─── Recorded information ───
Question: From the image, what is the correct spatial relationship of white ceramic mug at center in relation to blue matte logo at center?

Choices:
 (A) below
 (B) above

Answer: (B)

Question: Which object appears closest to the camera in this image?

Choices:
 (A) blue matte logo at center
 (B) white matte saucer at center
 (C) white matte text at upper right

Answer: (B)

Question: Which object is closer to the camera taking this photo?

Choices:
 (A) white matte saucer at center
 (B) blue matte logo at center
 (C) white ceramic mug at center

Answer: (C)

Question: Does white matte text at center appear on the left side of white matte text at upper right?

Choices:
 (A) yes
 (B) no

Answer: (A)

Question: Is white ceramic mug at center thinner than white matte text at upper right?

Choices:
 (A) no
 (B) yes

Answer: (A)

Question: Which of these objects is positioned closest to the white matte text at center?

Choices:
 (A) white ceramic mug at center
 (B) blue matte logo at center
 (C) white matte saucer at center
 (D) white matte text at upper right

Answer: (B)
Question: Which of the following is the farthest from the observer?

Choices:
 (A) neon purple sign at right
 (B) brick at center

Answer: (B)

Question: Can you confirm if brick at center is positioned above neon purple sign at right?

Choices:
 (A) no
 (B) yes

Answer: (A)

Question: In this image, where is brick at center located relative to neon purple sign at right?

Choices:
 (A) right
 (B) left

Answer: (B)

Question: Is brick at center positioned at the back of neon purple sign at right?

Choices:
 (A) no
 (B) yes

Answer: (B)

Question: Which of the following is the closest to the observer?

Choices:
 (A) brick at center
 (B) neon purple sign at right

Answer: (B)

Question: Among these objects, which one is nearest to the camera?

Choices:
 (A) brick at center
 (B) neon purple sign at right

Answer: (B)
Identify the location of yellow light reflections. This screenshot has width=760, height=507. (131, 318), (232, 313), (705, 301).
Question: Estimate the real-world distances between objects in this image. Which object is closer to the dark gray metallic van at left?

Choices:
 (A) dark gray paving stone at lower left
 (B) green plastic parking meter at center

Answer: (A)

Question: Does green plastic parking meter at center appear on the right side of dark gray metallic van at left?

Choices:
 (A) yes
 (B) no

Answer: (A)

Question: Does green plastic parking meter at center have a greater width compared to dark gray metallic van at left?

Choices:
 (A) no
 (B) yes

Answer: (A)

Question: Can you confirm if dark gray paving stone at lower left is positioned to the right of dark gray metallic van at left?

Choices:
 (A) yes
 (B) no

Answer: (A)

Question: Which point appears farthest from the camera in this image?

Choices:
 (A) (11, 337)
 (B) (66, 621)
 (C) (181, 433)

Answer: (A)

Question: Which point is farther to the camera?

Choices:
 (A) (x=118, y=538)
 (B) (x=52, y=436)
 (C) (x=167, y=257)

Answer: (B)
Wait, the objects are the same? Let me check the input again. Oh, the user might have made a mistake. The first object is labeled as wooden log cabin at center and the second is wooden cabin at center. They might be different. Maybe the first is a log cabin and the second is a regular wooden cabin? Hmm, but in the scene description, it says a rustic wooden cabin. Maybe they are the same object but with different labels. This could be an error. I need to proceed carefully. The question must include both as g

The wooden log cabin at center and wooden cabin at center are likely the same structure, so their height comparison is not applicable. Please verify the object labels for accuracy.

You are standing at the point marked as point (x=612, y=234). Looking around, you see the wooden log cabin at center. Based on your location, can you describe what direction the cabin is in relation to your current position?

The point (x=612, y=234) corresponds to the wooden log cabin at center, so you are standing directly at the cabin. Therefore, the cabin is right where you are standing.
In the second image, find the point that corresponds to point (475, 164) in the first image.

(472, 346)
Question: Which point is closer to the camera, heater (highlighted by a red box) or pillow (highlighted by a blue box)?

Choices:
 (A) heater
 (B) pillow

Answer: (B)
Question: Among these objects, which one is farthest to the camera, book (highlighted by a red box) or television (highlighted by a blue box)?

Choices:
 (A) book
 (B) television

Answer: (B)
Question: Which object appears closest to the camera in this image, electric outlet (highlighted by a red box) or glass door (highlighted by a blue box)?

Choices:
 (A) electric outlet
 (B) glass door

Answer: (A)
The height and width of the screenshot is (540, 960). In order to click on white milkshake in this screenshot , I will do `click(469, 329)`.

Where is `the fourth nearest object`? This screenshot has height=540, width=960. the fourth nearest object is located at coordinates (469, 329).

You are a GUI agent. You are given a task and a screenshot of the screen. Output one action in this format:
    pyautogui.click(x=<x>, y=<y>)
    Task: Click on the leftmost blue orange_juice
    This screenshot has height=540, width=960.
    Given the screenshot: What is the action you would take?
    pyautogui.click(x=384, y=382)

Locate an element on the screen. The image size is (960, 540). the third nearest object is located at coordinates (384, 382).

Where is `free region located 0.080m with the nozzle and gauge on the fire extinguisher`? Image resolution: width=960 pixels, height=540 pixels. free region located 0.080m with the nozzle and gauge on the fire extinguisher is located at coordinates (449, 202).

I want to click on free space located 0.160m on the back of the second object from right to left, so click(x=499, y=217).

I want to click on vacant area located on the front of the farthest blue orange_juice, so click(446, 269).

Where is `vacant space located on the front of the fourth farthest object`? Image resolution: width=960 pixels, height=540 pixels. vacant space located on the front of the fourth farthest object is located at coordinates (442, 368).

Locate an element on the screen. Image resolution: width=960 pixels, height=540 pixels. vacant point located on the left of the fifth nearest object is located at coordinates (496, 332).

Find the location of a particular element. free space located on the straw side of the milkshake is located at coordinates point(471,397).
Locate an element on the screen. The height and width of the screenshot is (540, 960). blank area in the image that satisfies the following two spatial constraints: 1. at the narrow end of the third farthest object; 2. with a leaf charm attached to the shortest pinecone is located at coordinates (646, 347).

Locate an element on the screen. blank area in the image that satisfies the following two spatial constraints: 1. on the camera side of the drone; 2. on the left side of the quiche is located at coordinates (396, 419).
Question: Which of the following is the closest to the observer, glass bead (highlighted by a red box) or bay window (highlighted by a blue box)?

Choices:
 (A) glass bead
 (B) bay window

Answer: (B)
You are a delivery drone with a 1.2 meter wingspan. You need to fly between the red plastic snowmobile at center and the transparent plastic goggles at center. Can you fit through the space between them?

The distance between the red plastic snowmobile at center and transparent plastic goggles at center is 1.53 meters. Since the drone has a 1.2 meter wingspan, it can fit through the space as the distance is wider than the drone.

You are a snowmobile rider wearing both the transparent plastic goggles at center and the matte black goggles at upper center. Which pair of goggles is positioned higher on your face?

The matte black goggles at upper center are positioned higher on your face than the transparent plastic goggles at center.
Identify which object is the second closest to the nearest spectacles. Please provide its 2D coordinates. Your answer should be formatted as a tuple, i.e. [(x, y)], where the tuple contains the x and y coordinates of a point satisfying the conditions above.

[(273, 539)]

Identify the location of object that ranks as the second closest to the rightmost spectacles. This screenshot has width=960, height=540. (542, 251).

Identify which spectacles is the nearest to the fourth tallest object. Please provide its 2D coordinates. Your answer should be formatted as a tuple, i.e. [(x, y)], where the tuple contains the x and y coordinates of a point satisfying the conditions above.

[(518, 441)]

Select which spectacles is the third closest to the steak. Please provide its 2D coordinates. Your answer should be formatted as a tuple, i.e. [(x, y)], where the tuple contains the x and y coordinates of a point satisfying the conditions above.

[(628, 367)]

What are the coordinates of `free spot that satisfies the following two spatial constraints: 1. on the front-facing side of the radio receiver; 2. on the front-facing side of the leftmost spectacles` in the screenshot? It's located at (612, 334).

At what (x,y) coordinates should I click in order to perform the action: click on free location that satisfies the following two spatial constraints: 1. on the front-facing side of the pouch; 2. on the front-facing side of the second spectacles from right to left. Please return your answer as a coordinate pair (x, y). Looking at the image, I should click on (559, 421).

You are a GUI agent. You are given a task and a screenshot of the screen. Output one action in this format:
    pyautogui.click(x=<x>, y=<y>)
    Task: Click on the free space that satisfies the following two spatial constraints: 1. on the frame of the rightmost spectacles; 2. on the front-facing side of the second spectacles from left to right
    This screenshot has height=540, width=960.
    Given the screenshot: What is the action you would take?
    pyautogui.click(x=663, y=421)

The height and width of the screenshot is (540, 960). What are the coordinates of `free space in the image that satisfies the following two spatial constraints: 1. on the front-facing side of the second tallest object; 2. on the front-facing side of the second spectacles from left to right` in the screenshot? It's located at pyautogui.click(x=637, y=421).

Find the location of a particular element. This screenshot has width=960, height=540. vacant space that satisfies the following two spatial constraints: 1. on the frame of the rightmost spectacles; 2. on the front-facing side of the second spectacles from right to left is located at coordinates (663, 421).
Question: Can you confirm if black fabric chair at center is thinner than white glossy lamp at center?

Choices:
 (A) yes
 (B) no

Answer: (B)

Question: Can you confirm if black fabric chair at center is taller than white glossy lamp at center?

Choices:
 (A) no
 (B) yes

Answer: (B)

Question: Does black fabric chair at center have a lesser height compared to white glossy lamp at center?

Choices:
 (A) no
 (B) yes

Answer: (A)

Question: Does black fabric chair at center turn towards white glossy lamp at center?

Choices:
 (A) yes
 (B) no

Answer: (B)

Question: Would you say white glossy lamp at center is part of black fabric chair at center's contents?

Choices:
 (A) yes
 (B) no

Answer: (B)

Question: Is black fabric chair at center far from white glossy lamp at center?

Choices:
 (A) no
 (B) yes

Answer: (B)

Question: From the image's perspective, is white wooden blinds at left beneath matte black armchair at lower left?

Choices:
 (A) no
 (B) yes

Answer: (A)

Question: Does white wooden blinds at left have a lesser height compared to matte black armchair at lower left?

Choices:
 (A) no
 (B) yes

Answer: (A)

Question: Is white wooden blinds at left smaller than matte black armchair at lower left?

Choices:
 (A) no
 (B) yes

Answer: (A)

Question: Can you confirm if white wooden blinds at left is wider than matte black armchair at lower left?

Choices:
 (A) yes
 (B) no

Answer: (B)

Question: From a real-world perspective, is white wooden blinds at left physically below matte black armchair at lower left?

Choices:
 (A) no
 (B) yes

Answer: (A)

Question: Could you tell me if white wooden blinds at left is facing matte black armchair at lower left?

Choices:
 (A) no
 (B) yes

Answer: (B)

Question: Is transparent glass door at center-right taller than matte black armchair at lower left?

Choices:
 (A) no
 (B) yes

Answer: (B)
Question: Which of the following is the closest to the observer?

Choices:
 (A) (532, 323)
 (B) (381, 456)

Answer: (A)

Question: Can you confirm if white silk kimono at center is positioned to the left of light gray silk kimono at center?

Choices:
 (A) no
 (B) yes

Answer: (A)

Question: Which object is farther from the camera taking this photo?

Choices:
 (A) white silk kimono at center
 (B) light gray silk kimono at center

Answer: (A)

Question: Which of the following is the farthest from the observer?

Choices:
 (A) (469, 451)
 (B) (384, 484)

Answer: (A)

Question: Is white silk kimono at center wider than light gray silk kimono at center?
───
Select every line of the listing above that contains the word "transparent", and copy each one. Case counts.

You are a delivery drone with a 1.2 meter wingspan. You need to fly between the red plastic snowmobile at center and the transparent plastic goggles at center. Can you fit through the space between them?
The distance between the red plastic snowmobile at center and transparent plastic goggles at center is 1.53 meters. Since the drone has a 1.2 meter wingspan, it can fit through the space as the distance is wider than the drone.
You are a snowmobile rider wearing both the transparent plastic goggles at center and the matte black goggles at upper center. Which pair of goggles is positioned higher on your face?
The matte black goggles at upper center are positioned higher on your face than the transparent plastic goggles at center.
Question: Is transparent glass door at center-right taller than matte black armchair at lower left?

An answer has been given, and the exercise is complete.